Stored data entries
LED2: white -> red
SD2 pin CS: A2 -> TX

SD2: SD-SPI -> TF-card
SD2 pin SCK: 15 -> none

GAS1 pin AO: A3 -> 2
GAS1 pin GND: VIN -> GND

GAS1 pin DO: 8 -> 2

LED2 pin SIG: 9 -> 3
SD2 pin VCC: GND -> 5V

--

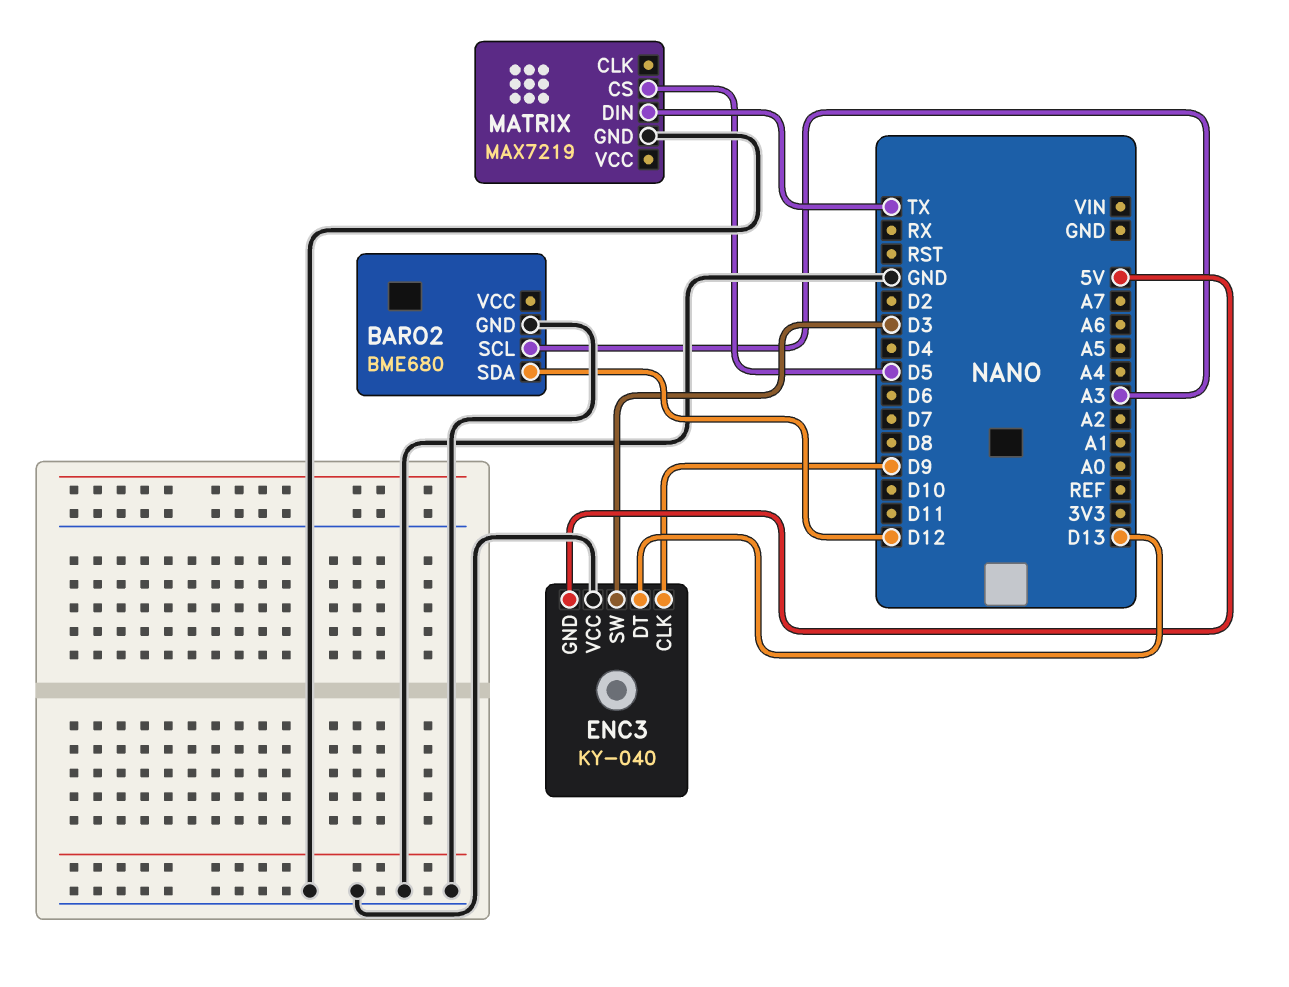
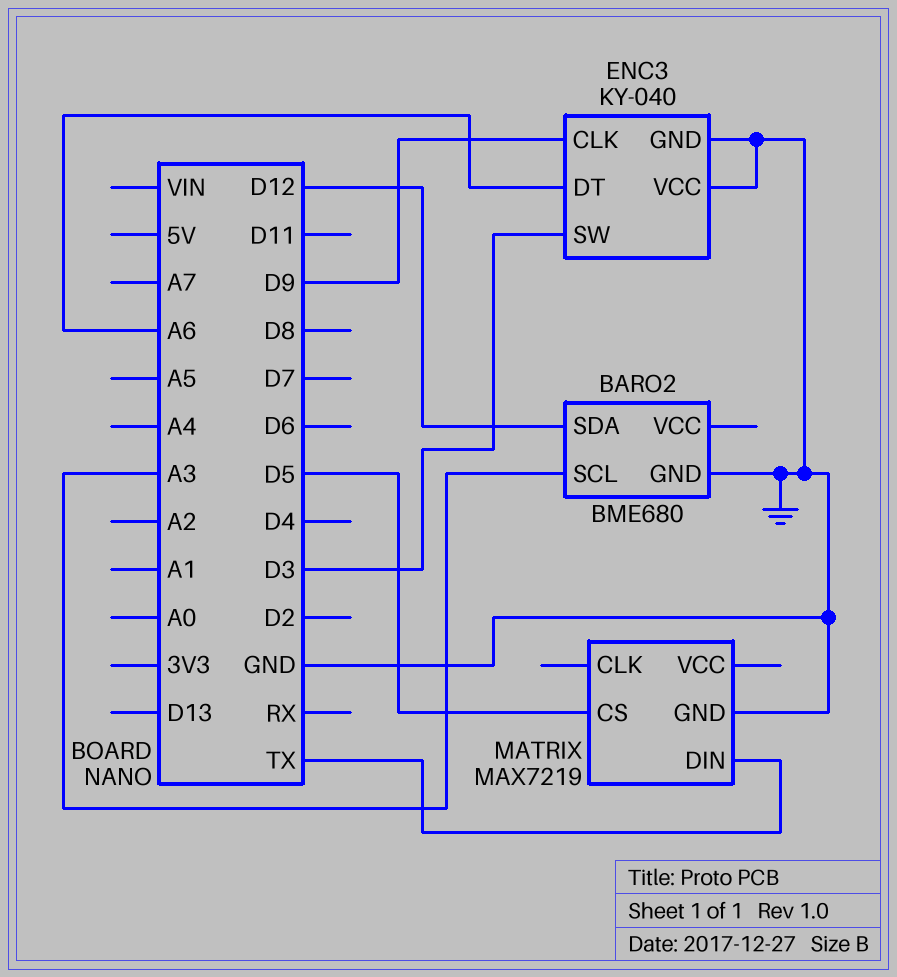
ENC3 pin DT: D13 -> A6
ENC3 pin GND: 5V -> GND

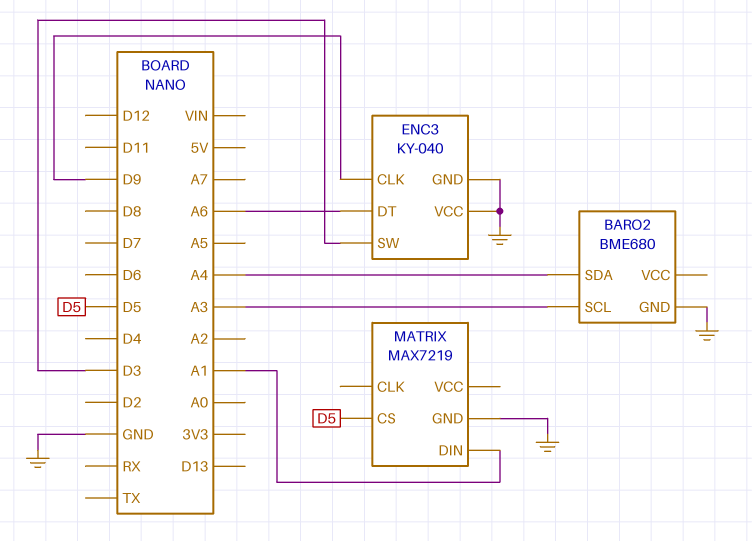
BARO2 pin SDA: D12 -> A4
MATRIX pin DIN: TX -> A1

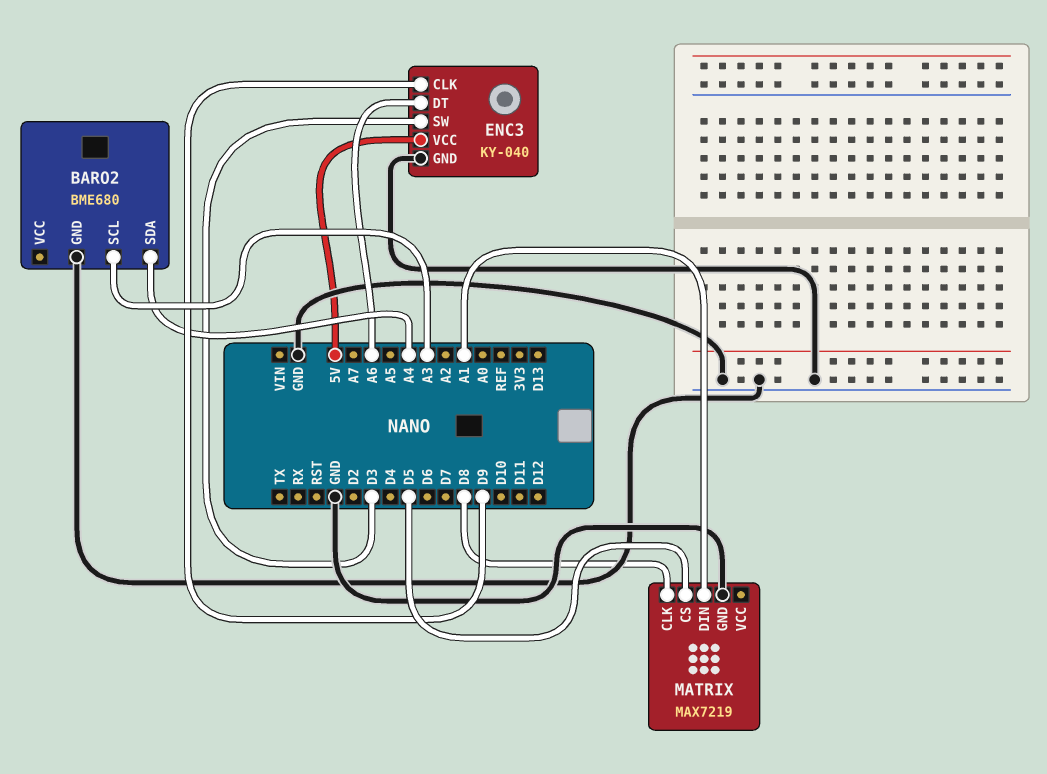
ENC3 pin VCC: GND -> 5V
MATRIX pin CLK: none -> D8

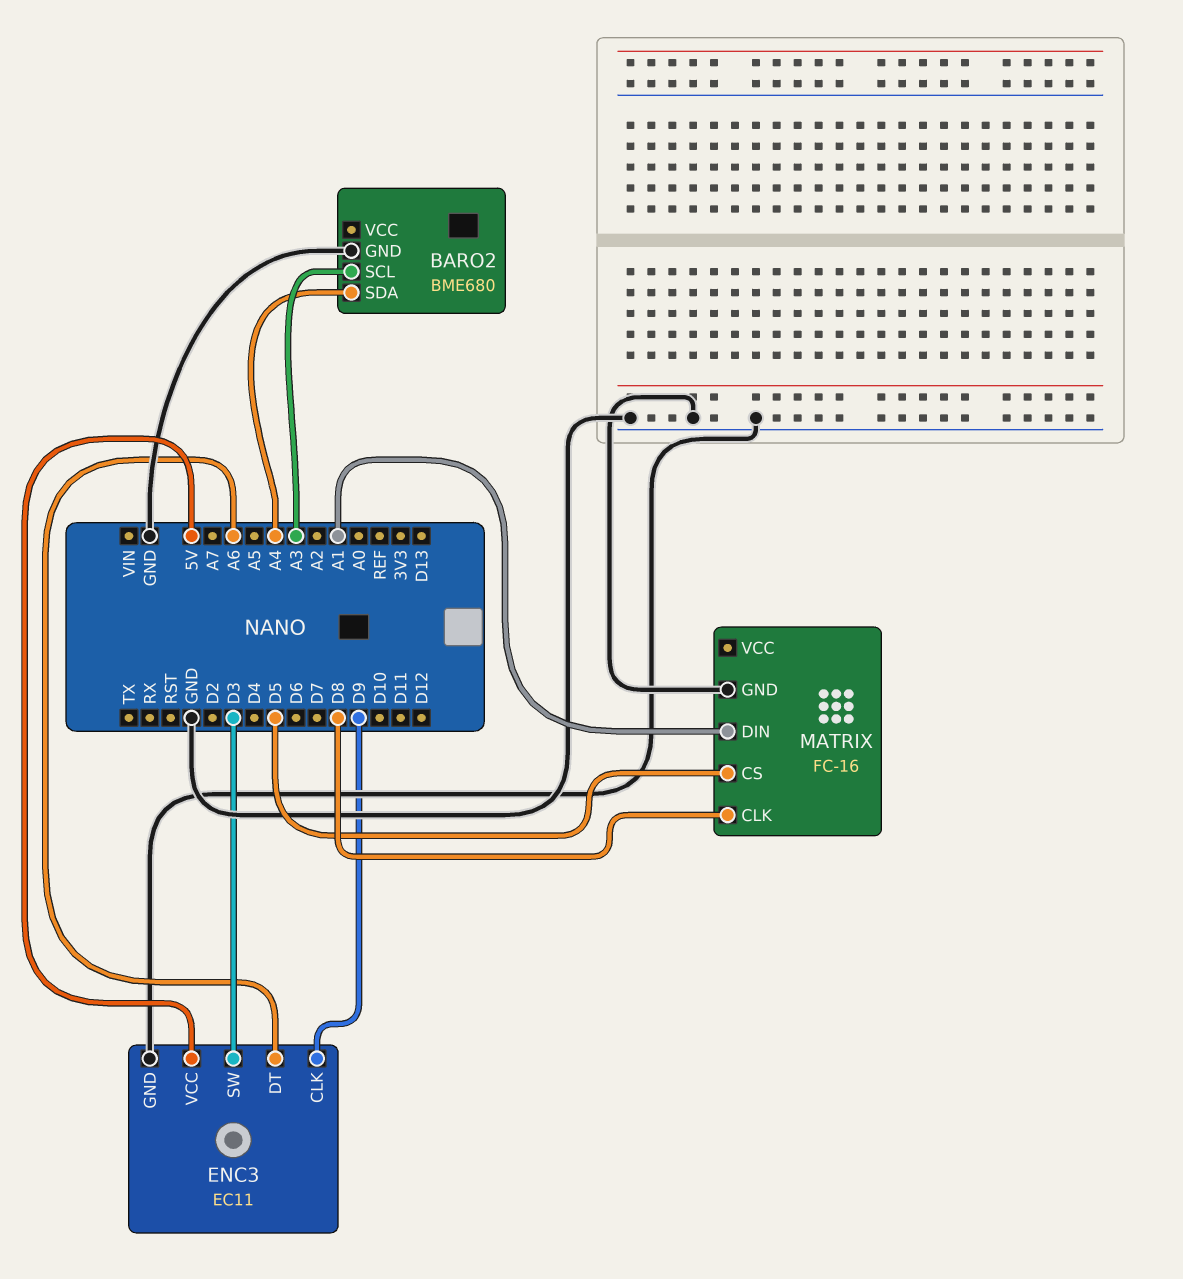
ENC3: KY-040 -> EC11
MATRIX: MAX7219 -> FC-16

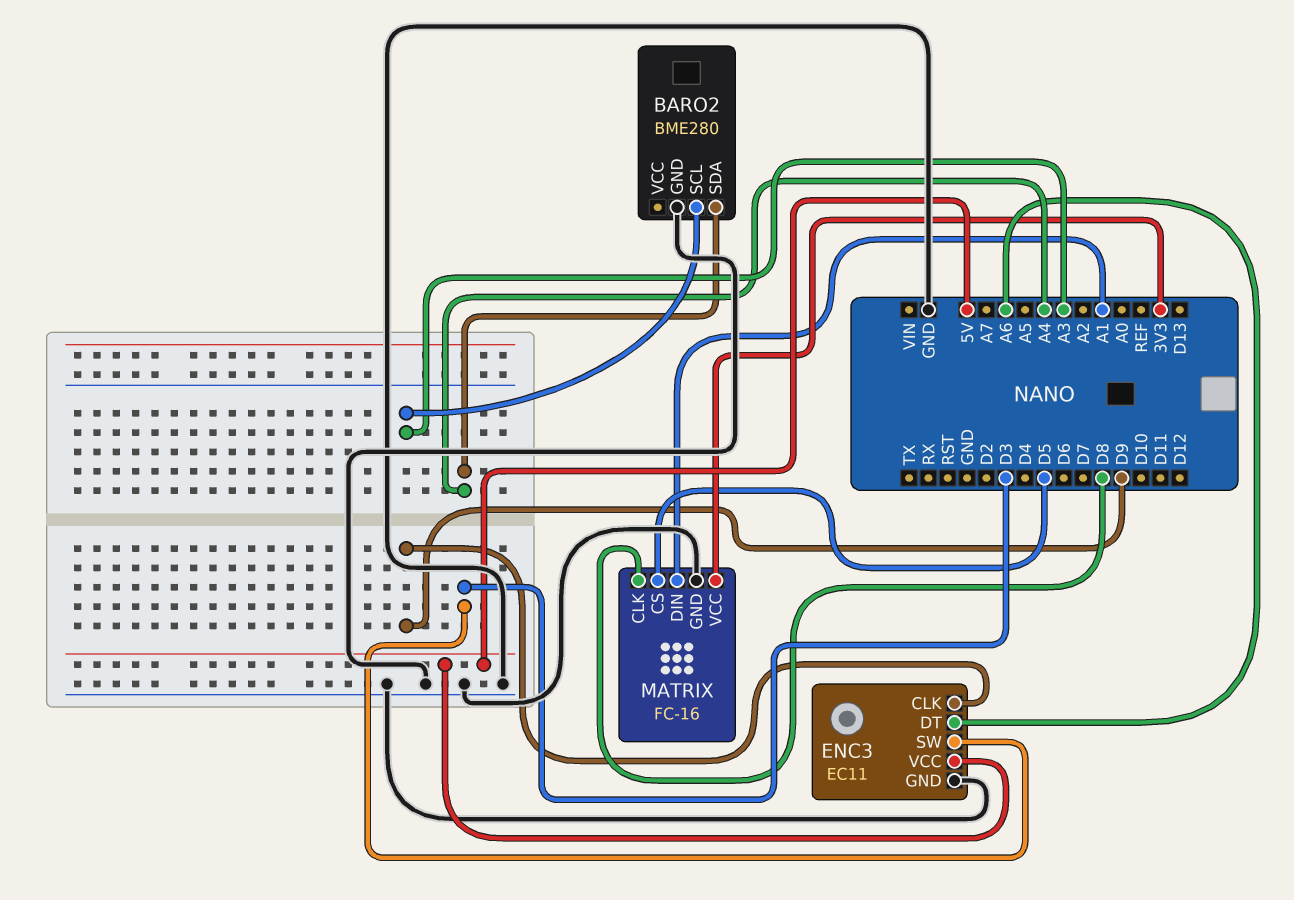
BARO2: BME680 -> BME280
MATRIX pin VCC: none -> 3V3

---

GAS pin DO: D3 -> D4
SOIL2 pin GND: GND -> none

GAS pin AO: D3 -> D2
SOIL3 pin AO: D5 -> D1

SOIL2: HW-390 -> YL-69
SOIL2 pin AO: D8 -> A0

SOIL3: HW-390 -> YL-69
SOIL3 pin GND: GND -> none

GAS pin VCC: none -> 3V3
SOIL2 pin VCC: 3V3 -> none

# WHAT TO WORK ON
Each line above that contains the word "none" counts once; give the total and no other text.

# OUTPUT FOR THIS EXERCISE
7